[Records from a data collection]
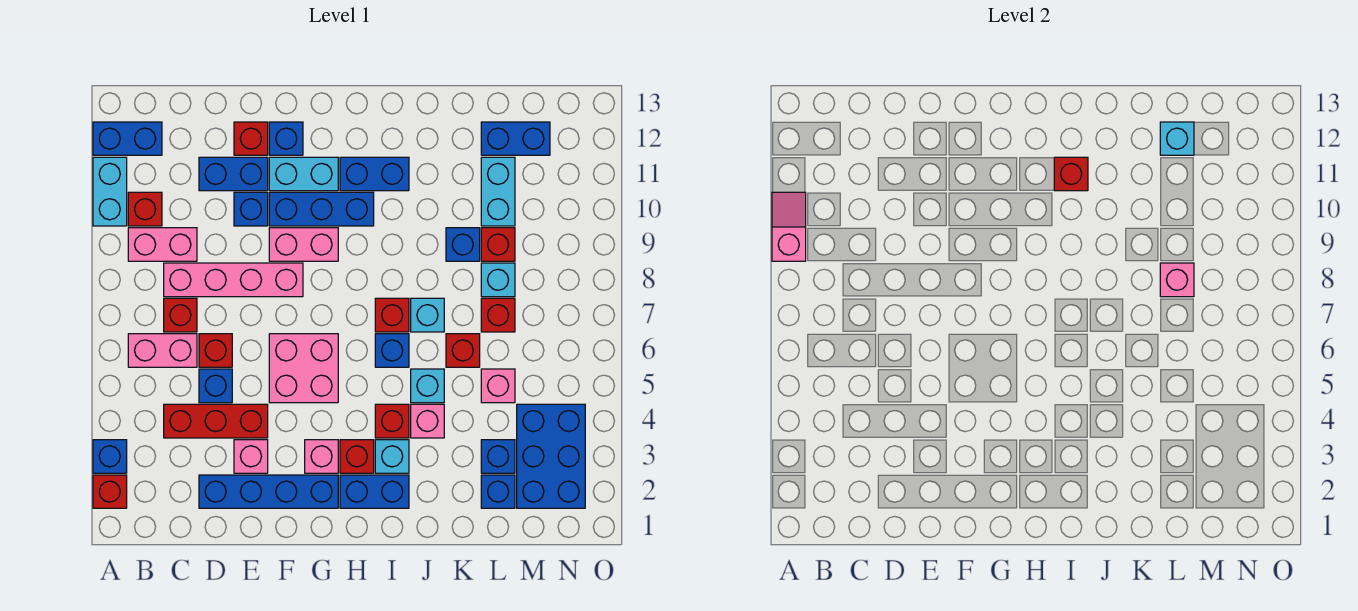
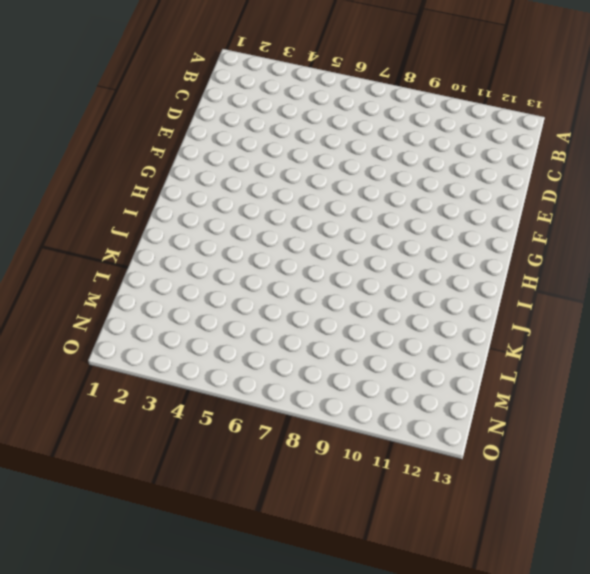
none -> red brick A2 level 1
none -> blue brick A3 level 1
none -> cyan brick A10:A11 level 1
none -> blue brick A12:B12 level 1

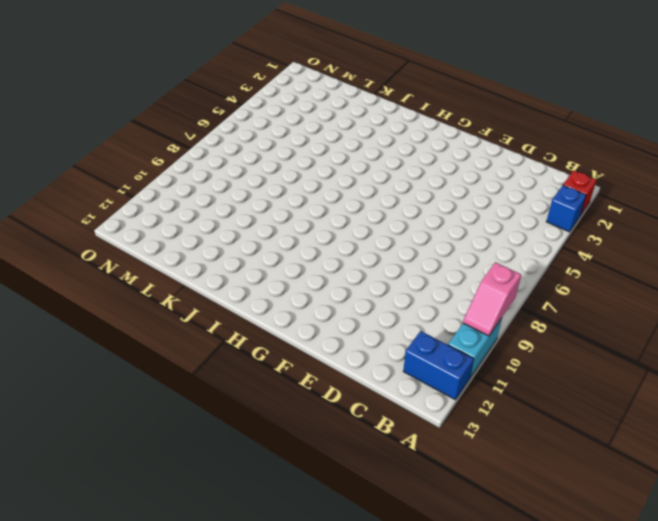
none -> pink brick B6:C6 level 1
none -> pink brick B9:C9 level 1
none -> red brick B10 level 1
none -> red brick C4:E4 level 1

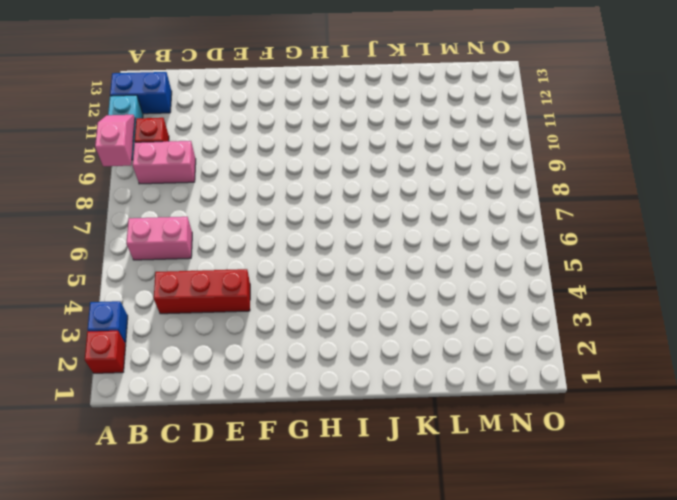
none -> red brick C7 level 1
none -> pink brick C8:F8 level 1
none -> blue brick D2:G2 level 1
none -> blue brick D5 level 1

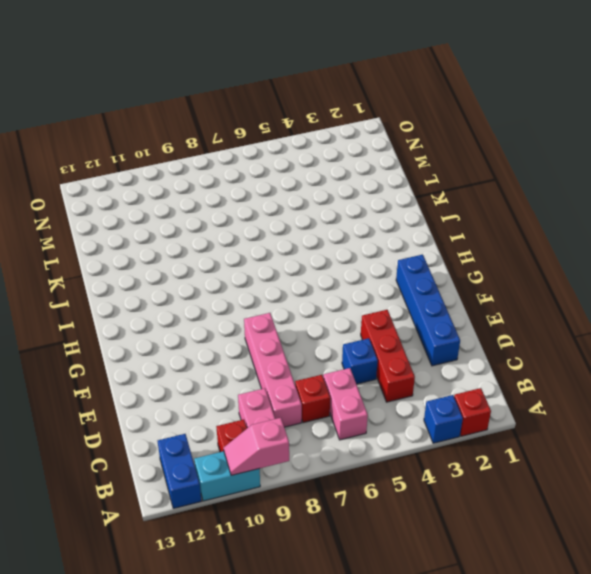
none -> red brick D6 level 1
none -> blue brick D11:E11 level 1
none -> pink brick E3 level 1
none -> blue brick E10 level 1

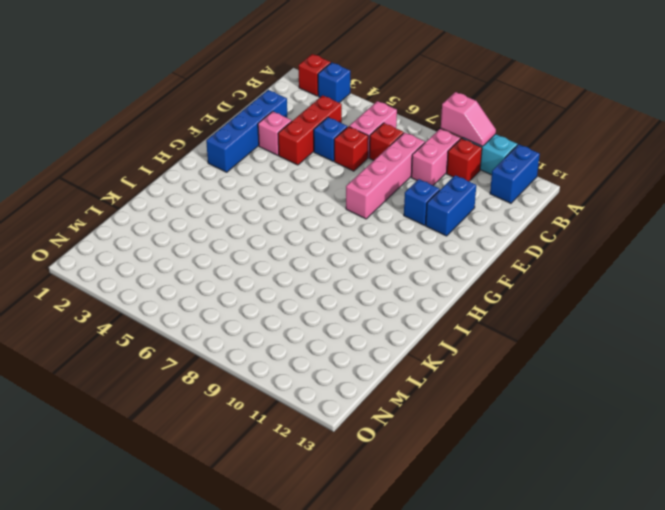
none -> red brick E12 level 1
none -> pink brick F5:G6 level 1
none -> pink brick F9:G9 level 1
none -> blue brick F10:H10 level 1

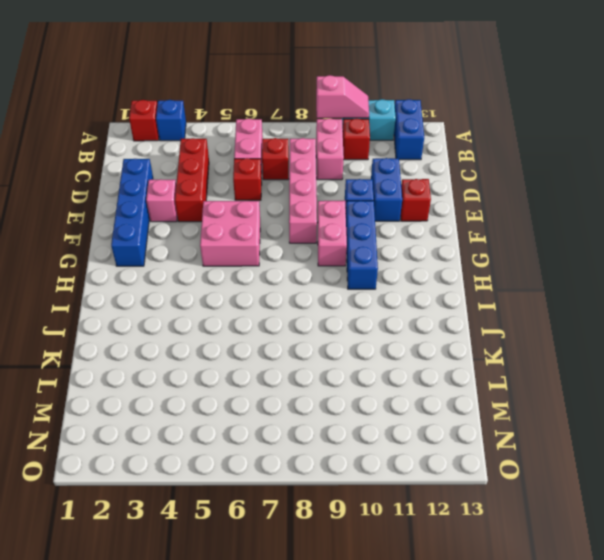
none -> blue brick D5 level 1
none -> cyan brick F11:G11 level 1
none -> blue brick F12 level 1
none -> pink brick G3 level 1

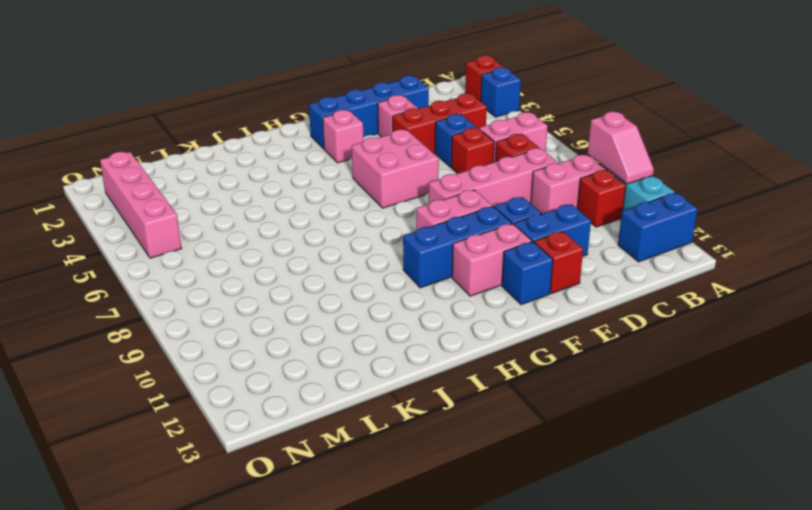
pink brick F11:G11 level 1 -> cyan brick F11:G11 level 1
pink brick N2:N5 level 1 -> blue brick M2:N4 level 1
none -> blue brick H2:I2 level 1
none -> red brick H3 level 1
none -> blue brick H11:I11 level 1
none -> cyan brick I3 level 1

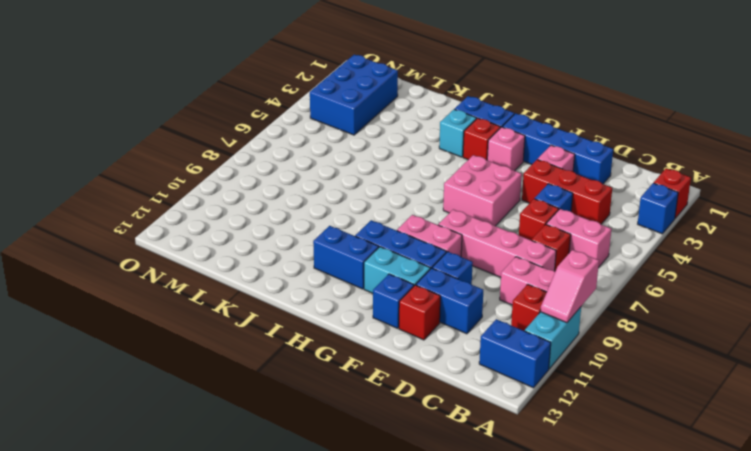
none -> red brick I4 level 1
none -> blue brick I6 level 1
none -> red brick I7 level 1
none -> pink brick J4 level 1

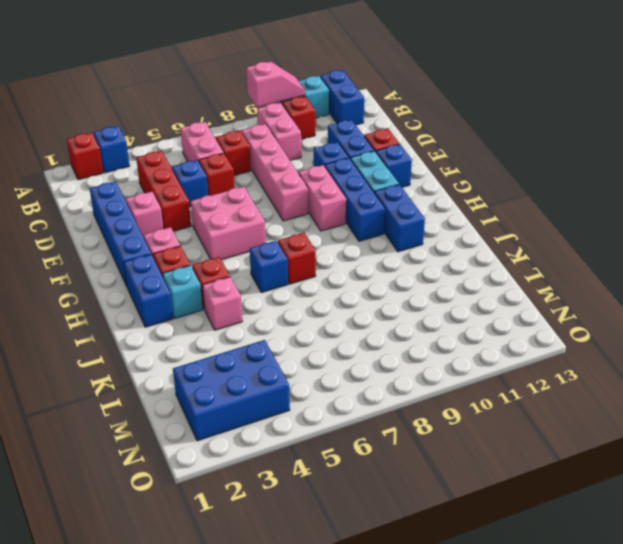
none -> cyan brick J5 level 1
none -> cyan brick J7 level 1
none -> red brick K6 level 1
none -> blue brick K9 level 1

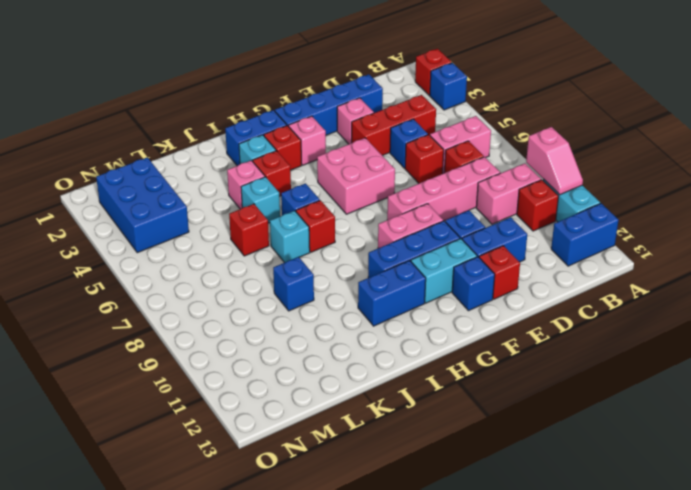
none -> blue brick L2 level 1
none -> blue brick L3 level 1
none -> pink brick L5 level 1
none -> red brick L7 level 1

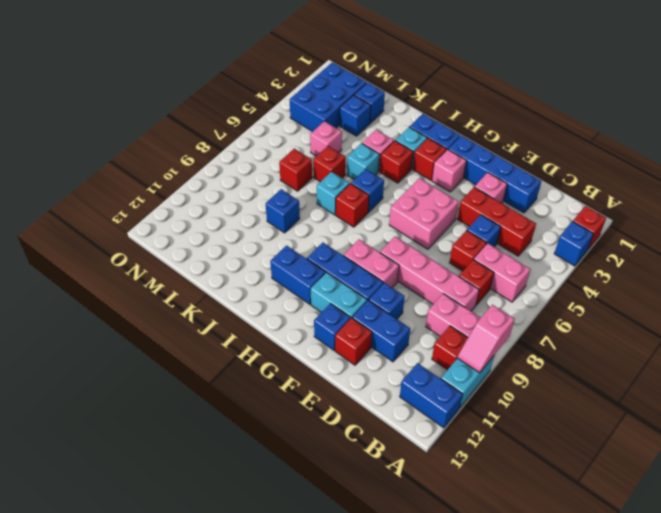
none -> cyan brick L8 level 1
none -> red brick L9 level 1
none -> cyan brick L10:L11 level 1
none -> blue brick L12:M12 level 1

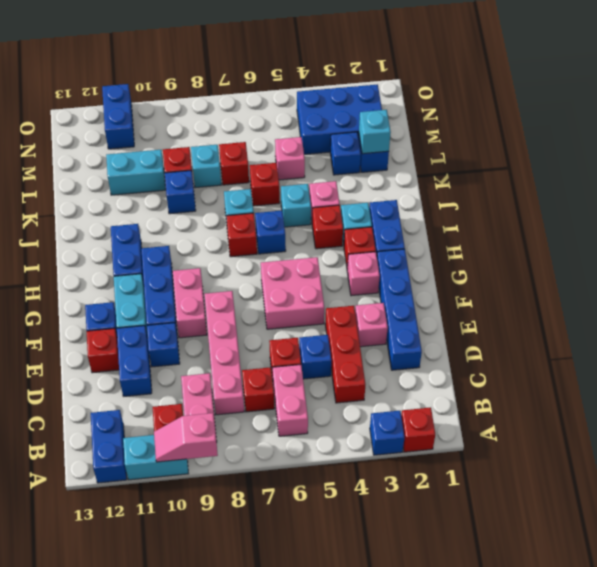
cyan brick L2 level 2 -> cyan brick L12 level 2
blue brick N11:O11 level 1 -> blue brick L12:M12 level 1
none -> red brick I11 level 2
none -> pink brick L8 level 2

__What is expected__
In the entries above, tally the lines that hold the string "pink" and give only the count.

__Worked solution__
12